TO DO: Will you return, word for word, only the lines from the top of the data below down to and including the one with "R7: none -> 750 (+12V, VBUS)"?

Change detection outputs
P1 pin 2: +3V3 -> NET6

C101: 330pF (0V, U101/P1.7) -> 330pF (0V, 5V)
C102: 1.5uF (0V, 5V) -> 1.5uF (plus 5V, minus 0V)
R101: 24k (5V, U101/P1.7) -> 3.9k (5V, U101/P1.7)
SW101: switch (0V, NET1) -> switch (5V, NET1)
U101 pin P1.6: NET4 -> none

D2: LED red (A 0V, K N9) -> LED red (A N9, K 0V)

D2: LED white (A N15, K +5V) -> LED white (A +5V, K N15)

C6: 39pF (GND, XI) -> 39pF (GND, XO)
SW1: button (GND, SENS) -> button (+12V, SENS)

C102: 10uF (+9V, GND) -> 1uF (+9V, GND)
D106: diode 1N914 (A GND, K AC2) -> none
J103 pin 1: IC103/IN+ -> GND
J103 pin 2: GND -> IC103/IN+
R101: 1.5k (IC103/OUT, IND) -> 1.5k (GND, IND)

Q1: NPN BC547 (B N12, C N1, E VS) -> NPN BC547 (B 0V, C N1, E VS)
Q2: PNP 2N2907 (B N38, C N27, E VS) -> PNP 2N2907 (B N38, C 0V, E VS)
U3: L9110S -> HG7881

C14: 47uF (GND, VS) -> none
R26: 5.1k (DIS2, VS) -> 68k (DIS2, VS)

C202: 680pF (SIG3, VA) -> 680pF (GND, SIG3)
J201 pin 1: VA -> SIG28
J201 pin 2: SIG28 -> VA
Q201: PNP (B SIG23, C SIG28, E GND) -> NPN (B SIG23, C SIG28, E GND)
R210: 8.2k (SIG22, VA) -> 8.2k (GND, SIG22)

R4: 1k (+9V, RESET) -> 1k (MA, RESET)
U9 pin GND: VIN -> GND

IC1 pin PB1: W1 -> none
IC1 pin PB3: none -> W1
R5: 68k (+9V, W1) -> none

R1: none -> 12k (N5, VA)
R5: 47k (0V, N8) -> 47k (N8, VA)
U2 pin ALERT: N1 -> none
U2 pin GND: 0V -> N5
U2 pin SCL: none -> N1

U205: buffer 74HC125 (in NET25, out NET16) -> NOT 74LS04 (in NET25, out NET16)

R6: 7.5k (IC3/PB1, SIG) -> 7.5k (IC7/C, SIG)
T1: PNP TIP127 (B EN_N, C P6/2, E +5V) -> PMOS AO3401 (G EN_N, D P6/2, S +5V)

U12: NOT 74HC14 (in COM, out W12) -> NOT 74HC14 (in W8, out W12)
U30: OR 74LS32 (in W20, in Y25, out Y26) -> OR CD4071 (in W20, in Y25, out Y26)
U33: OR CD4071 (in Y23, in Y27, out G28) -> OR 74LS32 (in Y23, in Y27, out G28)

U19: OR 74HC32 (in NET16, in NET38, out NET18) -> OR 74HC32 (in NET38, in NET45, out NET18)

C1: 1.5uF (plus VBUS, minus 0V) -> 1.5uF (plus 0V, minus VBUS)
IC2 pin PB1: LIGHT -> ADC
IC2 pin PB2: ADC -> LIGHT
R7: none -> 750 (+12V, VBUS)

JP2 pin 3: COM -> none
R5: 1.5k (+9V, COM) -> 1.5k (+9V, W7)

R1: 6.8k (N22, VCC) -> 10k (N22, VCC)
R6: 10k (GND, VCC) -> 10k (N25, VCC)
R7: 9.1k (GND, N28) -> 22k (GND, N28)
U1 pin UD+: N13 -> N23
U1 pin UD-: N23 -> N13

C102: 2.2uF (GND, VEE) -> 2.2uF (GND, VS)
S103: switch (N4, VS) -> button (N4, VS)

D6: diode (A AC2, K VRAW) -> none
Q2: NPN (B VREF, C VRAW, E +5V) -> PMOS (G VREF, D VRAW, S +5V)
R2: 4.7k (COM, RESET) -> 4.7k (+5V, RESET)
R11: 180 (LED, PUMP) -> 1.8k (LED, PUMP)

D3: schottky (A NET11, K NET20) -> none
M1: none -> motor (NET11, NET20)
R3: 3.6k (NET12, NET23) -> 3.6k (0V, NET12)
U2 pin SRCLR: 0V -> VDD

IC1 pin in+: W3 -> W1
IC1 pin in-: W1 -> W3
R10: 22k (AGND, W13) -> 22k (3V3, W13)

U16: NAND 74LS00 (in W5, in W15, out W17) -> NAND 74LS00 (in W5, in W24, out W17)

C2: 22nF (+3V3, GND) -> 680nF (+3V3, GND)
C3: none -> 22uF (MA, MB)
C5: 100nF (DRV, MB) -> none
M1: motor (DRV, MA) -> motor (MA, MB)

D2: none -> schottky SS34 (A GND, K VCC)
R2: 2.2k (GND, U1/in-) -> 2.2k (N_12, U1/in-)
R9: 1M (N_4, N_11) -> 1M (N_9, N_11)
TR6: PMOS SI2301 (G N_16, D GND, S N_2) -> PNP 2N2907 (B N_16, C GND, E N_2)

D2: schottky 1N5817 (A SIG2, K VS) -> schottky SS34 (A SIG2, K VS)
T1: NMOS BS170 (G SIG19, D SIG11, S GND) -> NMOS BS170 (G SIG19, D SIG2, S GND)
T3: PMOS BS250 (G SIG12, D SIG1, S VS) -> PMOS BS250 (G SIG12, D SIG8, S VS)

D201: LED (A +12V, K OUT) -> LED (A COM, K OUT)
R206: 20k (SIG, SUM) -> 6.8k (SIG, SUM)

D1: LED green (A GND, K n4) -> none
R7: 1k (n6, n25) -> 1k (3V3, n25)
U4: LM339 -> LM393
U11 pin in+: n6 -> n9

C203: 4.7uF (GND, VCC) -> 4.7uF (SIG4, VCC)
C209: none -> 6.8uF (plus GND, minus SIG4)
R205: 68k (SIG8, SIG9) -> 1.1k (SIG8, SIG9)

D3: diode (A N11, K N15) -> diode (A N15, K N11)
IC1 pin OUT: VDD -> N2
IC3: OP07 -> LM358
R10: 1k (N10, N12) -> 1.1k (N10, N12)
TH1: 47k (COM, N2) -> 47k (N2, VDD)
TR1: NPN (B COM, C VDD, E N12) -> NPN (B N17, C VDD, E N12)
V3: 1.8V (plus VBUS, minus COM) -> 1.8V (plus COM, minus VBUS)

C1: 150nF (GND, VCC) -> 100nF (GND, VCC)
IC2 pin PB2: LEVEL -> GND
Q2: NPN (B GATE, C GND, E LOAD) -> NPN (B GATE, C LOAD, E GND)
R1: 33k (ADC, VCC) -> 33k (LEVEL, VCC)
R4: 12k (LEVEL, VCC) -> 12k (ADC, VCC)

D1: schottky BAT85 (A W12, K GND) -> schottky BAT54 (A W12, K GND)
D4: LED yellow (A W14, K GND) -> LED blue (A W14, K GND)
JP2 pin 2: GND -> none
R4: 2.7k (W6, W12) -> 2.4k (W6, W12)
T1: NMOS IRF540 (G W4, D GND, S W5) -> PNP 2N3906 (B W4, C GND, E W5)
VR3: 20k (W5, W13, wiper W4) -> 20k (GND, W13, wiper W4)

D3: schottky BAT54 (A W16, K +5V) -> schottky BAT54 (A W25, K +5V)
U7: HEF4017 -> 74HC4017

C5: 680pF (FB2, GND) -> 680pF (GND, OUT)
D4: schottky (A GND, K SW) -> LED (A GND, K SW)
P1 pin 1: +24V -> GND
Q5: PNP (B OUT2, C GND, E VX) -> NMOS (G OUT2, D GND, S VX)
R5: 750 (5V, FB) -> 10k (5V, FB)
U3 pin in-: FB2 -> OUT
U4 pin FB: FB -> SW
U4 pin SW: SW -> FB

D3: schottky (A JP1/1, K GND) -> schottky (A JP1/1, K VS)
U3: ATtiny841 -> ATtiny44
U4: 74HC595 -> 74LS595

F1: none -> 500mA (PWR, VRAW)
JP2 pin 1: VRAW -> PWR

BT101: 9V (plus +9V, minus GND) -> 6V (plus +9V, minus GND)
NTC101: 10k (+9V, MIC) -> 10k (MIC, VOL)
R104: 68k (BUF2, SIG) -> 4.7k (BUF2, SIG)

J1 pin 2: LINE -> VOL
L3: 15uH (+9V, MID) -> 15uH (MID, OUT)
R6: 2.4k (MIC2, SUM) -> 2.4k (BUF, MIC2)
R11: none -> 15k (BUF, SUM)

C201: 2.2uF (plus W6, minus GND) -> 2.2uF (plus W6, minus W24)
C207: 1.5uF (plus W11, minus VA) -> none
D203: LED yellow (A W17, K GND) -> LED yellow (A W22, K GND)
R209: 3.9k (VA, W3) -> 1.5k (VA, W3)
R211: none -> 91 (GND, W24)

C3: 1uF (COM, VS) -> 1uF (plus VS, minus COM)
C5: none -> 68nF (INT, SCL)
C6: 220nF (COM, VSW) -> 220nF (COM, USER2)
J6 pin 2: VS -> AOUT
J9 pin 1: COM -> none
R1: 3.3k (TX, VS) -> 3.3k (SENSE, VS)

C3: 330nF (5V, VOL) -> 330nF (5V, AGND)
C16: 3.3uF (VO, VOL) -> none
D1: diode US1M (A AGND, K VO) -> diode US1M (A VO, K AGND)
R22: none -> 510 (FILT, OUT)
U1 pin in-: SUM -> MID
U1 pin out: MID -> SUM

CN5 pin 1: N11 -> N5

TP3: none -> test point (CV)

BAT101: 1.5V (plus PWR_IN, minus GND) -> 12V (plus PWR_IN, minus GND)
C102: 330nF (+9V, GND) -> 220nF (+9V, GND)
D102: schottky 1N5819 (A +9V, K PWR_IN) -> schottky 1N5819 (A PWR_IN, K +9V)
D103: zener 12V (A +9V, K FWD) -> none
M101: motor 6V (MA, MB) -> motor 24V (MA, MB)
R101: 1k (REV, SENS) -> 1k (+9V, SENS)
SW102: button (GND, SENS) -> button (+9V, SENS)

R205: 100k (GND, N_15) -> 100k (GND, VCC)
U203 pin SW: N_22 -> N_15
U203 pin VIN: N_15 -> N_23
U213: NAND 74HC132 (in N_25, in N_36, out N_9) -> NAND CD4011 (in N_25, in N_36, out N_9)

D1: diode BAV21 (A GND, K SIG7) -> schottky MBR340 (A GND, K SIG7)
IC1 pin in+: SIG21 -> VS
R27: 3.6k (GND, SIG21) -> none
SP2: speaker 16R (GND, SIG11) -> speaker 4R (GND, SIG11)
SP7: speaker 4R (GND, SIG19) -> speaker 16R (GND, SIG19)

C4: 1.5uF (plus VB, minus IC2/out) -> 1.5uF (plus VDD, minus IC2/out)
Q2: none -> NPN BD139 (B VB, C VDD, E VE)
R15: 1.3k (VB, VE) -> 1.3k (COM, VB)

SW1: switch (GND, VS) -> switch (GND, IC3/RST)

THE ANSWER:
P1 pin 2: +3V3 -> NET6

C101: 330pF (0V, U101/P1.7) -> 330pF (0V, 5V)
C102: 1.5uF (0V, 5V) -> 1.5uF (plus 5V, minus 0V)
R101: 24k (5V, U101/P1.7) -> 3.9k (5V, U101/P1.7)
SW101: switch (0V, NET1) -> switch (5V, NET1)
U101 pin P1.6: NET4 -> none

D2: LED red (A 0V, K N9) -> LED red (A N9, K 0V)

D2: LED white (A N15, K +5V) -> LED white (A +5V, K N15)

C6: 39pF (GND, XI) -> 39pF (GND, XO)
SW1: button (GND, SENS) -> button (+12V, SENS)

C102: 10uF (+9V, GND) -> 1uF (+9V, GND)
D106: diode 1N914 (A GND, K AC2) -> none
J103 pin 1: IC103/IN+ -> GND
J103 pin 2: GND -> IC103/IN+
R101: 1.5k (IC103/OUT, IND) -> 1.5k (GND, IND)

Q1: NPN BC547 (B N12, C N1, E VS) -> NPN BC547 (B 0V, C N1, E VS)
Q2: PNP 2N2907 (B N38, C N27, E VS) -> PNP 2N2907 (B N38, C 0V, E VS)
U3: L9110S -> HG7881

C14: 47uF (GND, VS) -> none
R26: 5.1k (DIS2, VS) -> 68k (DIS2, VS)

C202: 680pF (SIG3, VA) -> 680pF (GND, SIG3)
J201 pin 1: VA -> SIG28
J201 pin 2: SIG28 -> VA
Q201: PNP (B SIG23, C SIG28, E GND) -> NPN (B SIG23, C SIG28, E GND)
R210: 8.2k (SIG22, VA) -> 8.2k (GND, SIG22)

R4: 1k (+9V, RESET) -> 1k (MA, RESET)
U9 pin GND: VIN -> GND

IC1 pin PB1: W1 -> none
IC1 pin PB3: none -> W1
R5: 68k (+9V, W1) -> none

R1: none -> 12k (N5, VA)
R5: 47k (0V, N8) -> 47k (N8, VA)
U2 pin ALERT: N1 -> none
U2 pin GND: 0V -> N5
U2 pin SCL: none -> N1

U205: buffer 74HC125 (in NET25, out NET16) -> NOT 74LS04 (in NET25, out NET16)

R6: 7.5k (IC3/PB1, SIG) -> 7.5k (IC7/C, SIG)
T1: PNP TIP127 (B EN_N, C P6/2, E +5V) -> PMOS AO3401 (G EN_N, D P6/2, S +5V)

U12: NOT 74HC14 (in COM, out W12) -> NOT 74HC14 (in W8, out W12)
U30: OR 74LS32 (in W20, in Y25, out Y26) -> OR CD4071 (in W20, in Y25, out Y26)
U33: OR CD4071 (in Y23, in Y27, out G28) -> OR 74LS32 (in Y23, in Y27, out G28)

U19: OR 74HC32 (in NET16, in NET38, out NET18) -> OR 74HC32 (in NET38, in NET45, out NET18)

C1: 1.5uF (plus VBUS, minus 0V) -> 1.5uF (plus 0V, minus VBUS)
IC2 pin PB1: LIGHT -> ADC
IC2 pin PB2: ADC -> LIGHT
R7: none -> 750 (+12V, VBUS)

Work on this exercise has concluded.